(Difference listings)
◇ ◇ ◇ ◇ ◇ ◇ ◇

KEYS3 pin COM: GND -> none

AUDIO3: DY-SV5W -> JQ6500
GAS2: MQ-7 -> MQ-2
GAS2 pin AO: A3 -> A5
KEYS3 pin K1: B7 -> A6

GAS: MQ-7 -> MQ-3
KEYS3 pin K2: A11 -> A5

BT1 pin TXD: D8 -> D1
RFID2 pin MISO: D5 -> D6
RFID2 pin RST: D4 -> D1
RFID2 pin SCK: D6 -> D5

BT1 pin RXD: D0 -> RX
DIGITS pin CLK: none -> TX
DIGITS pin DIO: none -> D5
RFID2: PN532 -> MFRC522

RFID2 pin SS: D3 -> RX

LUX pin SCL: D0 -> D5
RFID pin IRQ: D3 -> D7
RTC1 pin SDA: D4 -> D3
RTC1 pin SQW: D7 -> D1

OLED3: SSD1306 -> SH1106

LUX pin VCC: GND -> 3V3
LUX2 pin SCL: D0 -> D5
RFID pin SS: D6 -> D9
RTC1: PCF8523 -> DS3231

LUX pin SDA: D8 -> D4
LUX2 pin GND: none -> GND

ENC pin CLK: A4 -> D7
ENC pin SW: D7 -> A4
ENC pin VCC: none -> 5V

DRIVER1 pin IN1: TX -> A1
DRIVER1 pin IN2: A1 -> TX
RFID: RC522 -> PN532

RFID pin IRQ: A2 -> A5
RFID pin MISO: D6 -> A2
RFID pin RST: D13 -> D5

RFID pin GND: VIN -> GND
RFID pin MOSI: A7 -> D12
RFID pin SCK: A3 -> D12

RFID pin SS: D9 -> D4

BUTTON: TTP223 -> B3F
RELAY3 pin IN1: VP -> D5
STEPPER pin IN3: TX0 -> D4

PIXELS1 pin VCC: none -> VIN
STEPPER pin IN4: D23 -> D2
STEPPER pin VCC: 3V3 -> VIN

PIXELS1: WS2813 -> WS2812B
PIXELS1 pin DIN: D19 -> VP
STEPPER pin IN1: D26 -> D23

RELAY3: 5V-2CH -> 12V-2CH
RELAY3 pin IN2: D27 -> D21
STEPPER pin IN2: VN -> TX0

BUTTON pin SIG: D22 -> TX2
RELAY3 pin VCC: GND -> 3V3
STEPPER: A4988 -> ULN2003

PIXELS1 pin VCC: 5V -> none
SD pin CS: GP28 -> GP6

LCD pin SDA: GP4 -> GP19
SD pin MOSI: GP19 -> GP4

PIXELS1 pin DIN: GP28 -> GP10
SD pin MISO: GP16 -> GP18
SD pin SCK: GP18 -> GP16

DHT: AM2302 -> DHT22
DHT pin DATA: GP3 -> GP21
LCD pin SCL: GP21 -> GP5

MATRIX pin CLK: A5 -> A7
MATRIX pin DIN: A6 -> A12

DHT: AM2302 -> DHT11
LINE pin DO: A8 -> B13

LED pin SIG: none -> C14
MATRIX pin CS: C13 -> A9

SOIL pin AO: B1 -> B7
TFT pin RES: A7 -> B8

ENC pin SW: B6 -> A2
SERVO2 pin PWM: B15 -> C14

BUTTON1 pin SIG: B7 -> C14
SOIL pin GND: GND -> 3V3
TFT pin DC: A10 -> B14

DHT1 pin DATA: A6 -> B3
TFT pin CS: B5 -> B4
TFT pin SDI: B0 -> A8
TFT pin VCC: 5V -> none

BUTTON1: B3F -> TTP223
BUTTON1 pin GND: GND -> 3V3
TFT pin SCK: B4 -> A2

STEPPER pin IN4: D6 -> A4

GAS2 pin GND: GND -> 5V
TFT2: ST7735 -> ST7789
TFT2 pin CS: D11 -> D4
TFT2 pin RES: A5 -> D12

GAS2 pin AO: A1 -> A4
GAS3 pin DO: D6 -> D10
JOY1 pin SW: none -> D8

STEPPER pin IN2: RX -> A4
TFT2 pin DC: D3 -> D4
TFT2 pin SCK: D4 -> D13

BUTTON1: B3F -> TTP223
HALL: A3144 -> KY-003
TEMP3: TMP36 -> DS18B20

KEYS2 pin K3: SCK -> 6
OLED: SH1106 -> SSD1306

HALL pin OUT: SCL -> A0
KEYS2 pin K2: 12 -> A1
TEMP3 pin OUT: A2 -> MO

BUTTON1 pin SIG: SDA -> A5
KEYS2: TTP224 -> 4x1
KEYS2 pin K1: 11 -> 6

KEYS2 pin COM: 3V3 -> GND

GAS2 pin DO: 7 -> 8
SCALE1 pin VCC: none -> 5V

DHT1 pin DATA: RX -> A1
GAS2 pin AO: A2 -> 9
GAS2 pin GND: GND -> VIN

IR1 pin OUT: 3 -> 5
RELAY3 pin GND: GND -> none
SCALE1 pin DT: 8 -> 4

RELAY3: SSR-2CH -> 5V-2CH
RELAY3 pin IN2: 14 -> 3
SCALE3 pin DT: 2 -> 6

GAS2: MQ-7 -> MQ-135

◇ ◇ ◇ ◇ ◇ ◇ ◇

Exercise directions: Using the data above, repeat exactly the lines that begin at the line with "DIGITS pin CLK: none -> TX" and end at the line with "DRIVER1 pin IN2: A1 -> TX", both ends included.

Task response:
DIGITS pin CLK: none -> TX
DIGITS pin DIO: none -> D5
RFID2: PN532 -> MFRC522

RFID2 pin SS: D3 -> RX

LUX pin SCL: D0 -> D5
RFID pin IRQ: D3 -> D7
RTC1 pin SDA: D4 -> D3
RTC1 pin SQW: D7 -> D1

OLED3: SSD1306 -> SH1106

LUX pin VCC: GND -> 3V3
LUX2 pin SCL: D0 -> D5
RFID pin SS: D6 -> D9
RTC1: PCF8523 -> DS3231

LUX pin SDA: D8 -> D4
LUX2 pin GND: none -> GND

ENC pin CLK: A4 -> D7
ENC pin SW: D7 -> A4
ENC pin VCC: none -> 5V

DRIVER1 pin IN1: TX -> A1
DRIVER1 pin IN2: A1 -> TX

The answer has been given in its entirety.